[[ Dataset excerpts open ]]

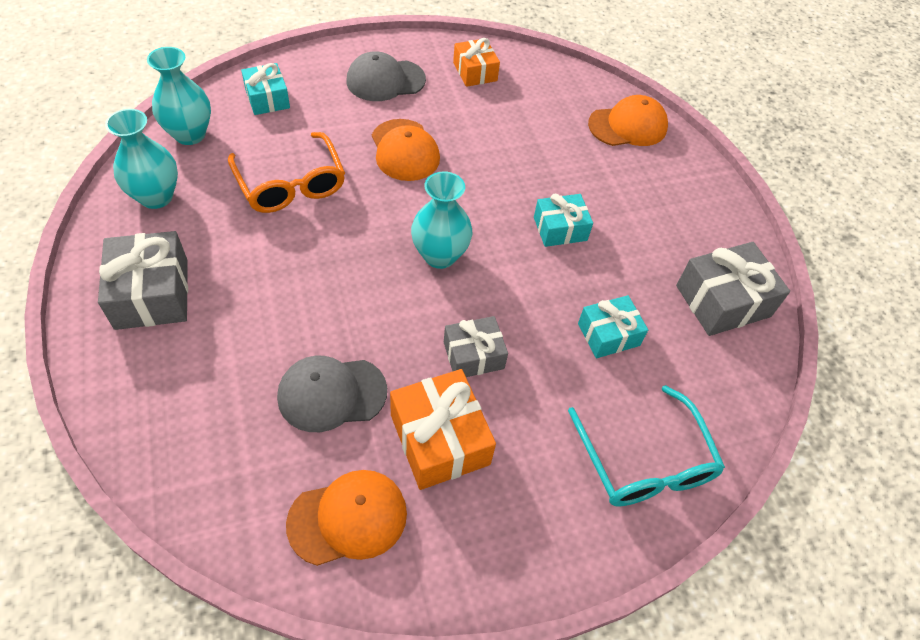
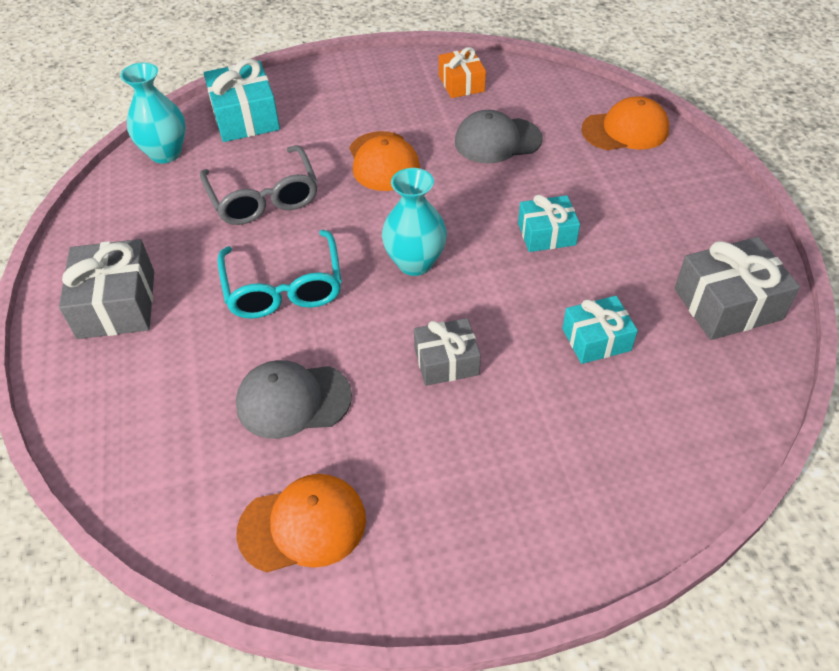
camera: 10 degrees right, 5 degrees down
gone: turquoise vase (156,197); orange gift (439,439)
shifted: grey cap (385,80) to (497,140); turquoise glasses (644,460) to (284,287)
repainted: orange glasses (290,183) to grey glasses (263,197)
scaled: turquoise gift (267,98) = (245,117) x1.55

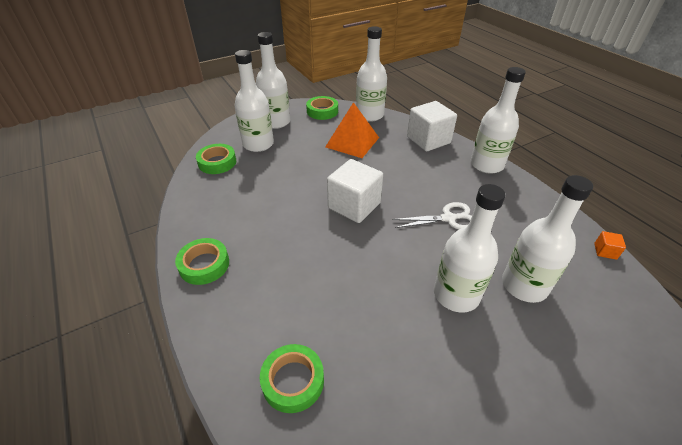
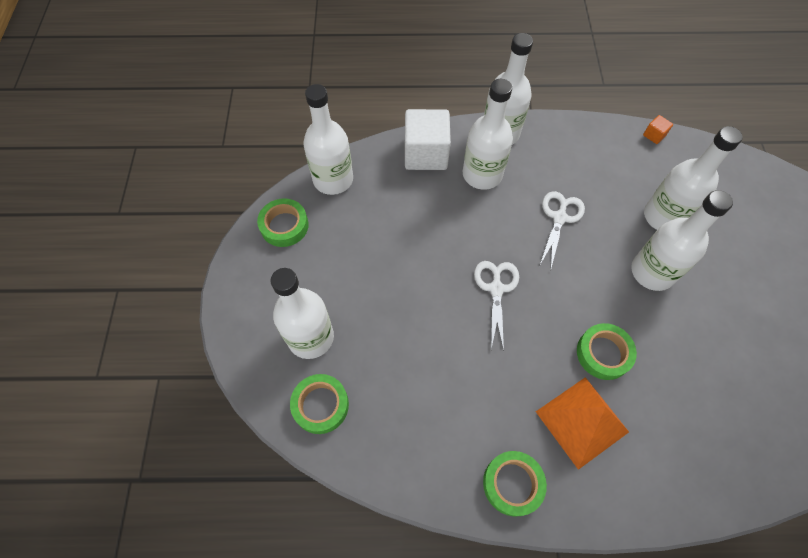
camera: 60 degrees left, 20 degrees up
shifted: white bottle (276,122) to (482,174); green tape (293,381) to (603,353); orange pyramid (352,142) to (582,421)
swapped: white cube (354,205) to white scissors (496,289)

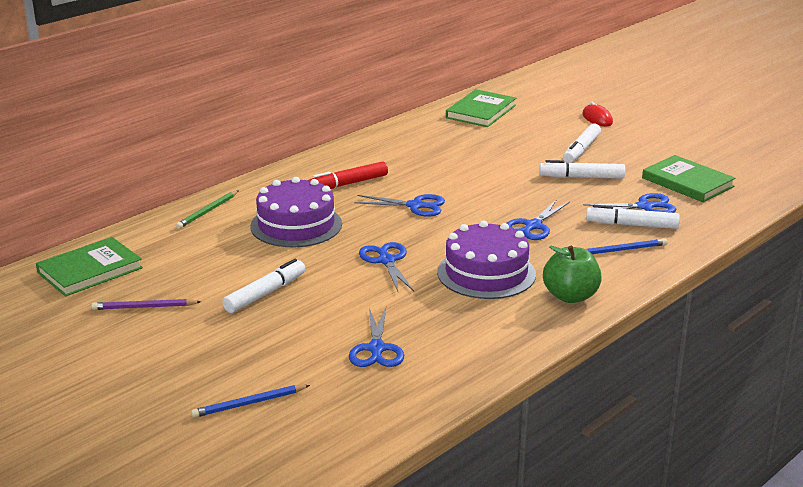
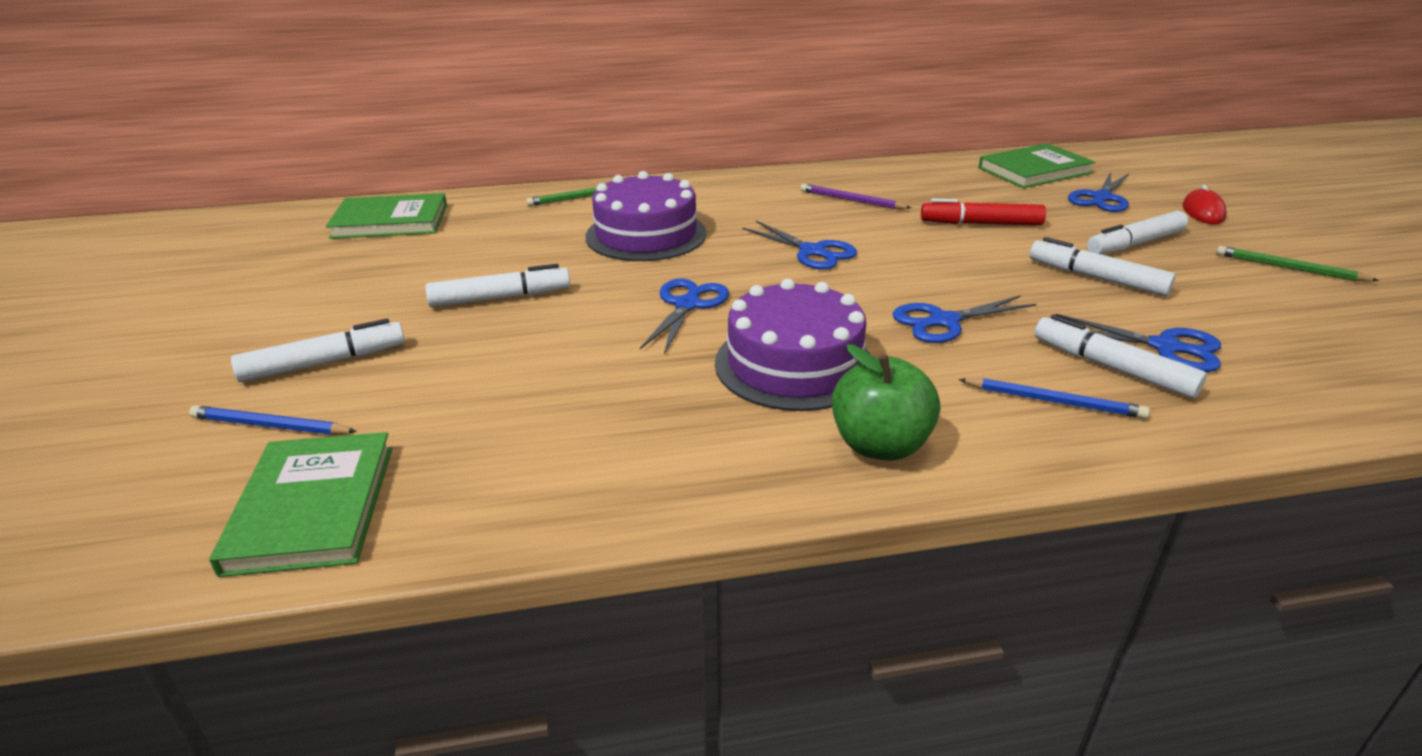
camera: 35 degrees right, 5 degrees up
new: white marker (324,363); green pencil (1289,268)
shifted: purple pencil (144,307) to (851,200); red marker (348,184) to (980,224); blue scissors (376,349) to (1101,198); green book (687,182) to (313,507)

[[ Dataset excerpts closed ]]

#### Your objective:
Across the entries above, find each line with the word "glasses" and please copy it out.

#### Result of this task:
shifted: grey cap (385,80) to (497,140); turquoise glasses (644,460) to (284,287)
repainted: orange glasses (290,183) to grey glasses (263,197)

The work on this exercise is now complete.